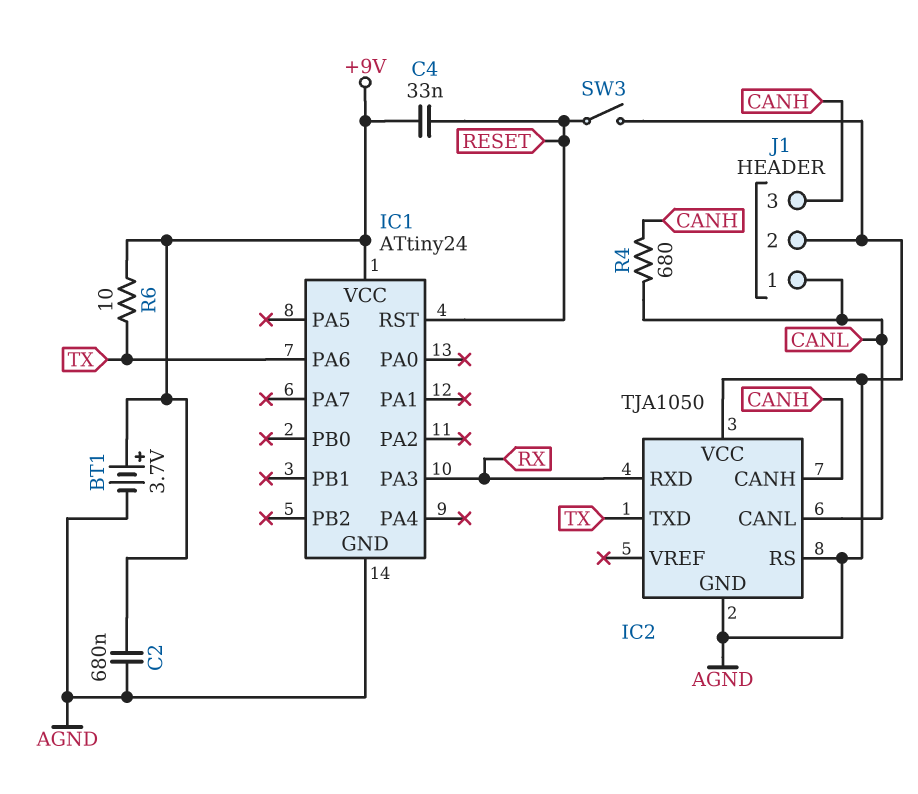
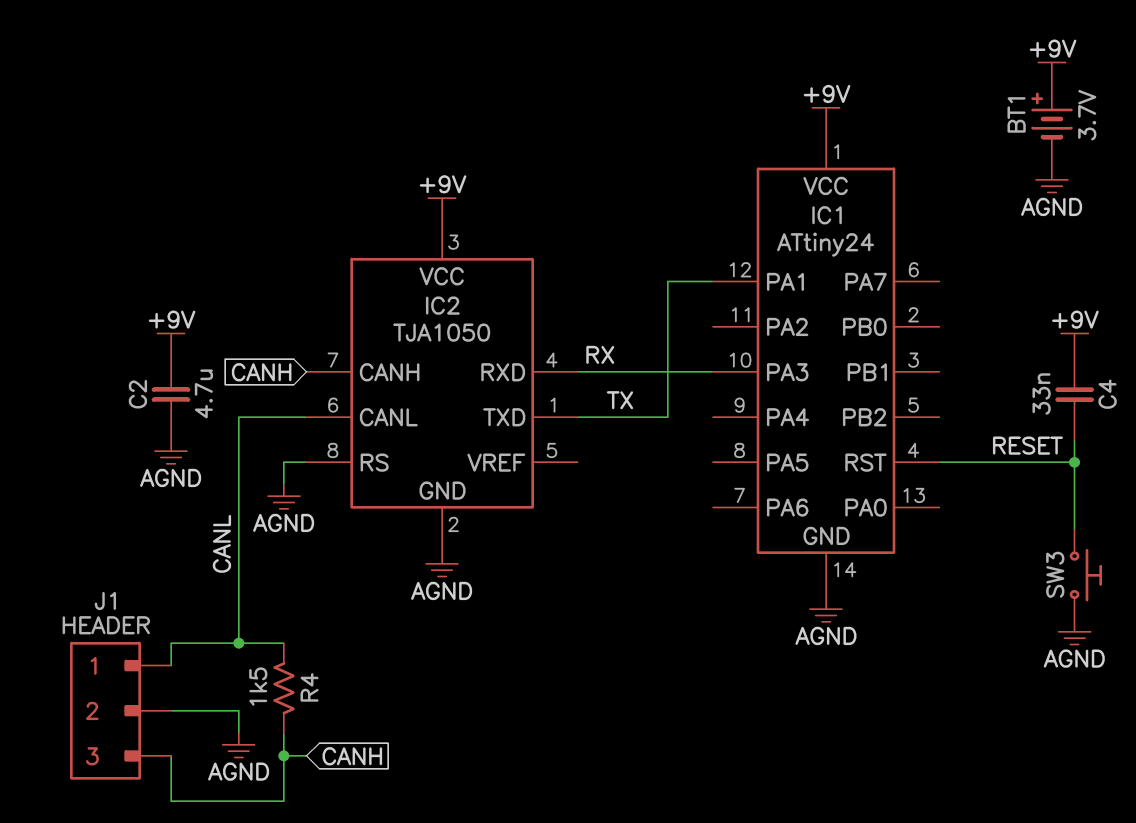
C2: 680nF (+9V, AGND) -> 4.7uF (+9V, AGND)
IC1 pin PA1: none -> TX
IC1 pin PA6: TX -> none
IC2 pin VCC: AGND -> +9V
R4: 680 (CANH, CANL) -> 1.5k (CANH, CANL)
R6: 10 (+9V, TX) -> none
SW3: switch (AGND, RESET) -> button (AGND, RESET)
▬▬▬▬▬▬
Repeat the full set of records exactly, and output no pictures.

C2: 680nF (+9V, AGND) -> 4.7uF (+9V, AGND)
IC1 pin PA1: none -> TX
IC1 pin PA6: TX -> none
IC2 pin VCC: AGND -> +9V
R4: 680 (CANH, CANL) -> 1.5k (CANH, CANL)
R6: 10 (+9V, TX) -> none
SW3: switch (AGND, RESET) -> button (AGND, RESET)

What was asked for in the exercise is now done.